**Your instructions**
Once the pictures are set aside, copy the data below exactly as it stands.

(Spatial object tracking data)

####

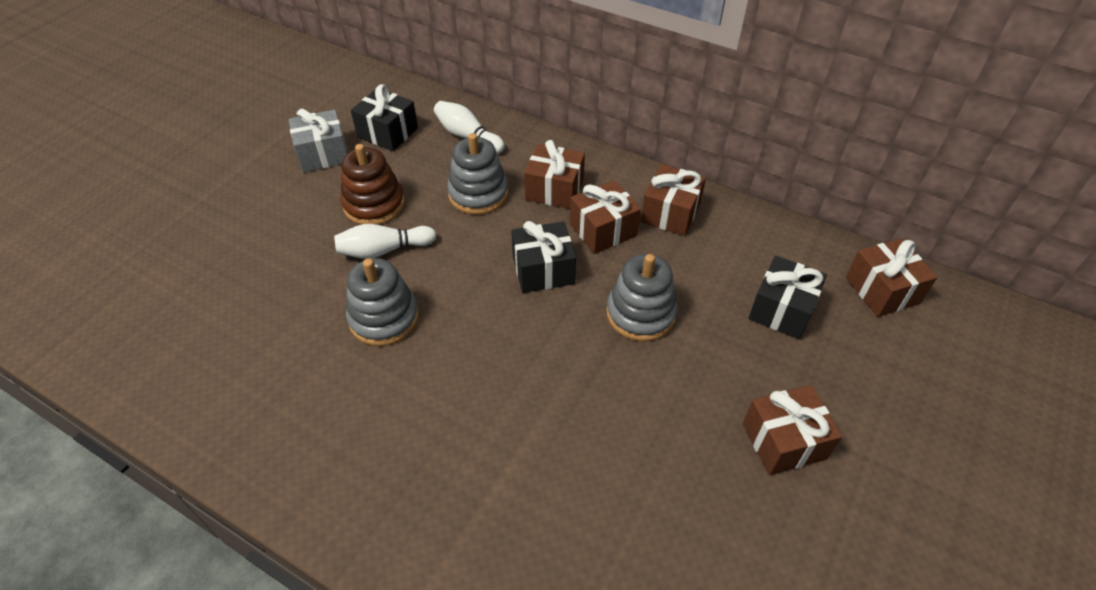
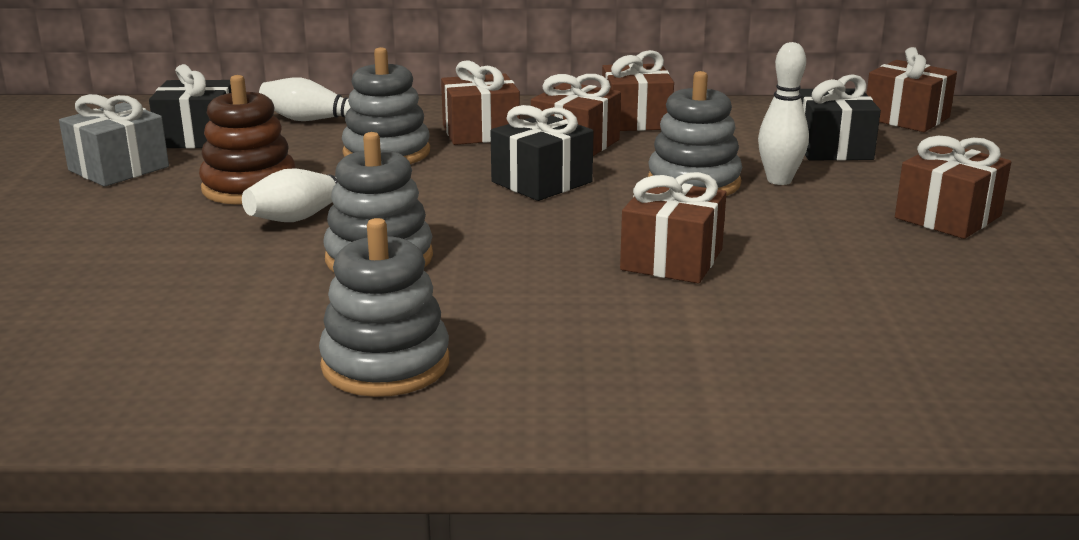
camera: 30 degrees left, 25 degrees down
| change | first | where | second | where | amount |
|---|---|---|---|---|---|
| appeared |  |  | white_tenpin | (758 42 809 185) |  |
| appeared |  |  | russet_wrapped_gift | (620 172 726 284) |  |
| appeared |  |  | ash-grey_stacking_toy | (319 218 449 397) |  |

####

**Completed task**
camera: 30 degrees left, 25 degrees down
| change | first | where | second | where | amount |
|---|---|---|---|---|---|
| appeared |  |  | white_tenpin | (758 42 809 185) |  |
| appeared |  |  | russet_wrapped_gift | (620 172 726 284) |  |
| appeared |  |  | ash-grey_stacking_toy | (319 218 449 397) |  |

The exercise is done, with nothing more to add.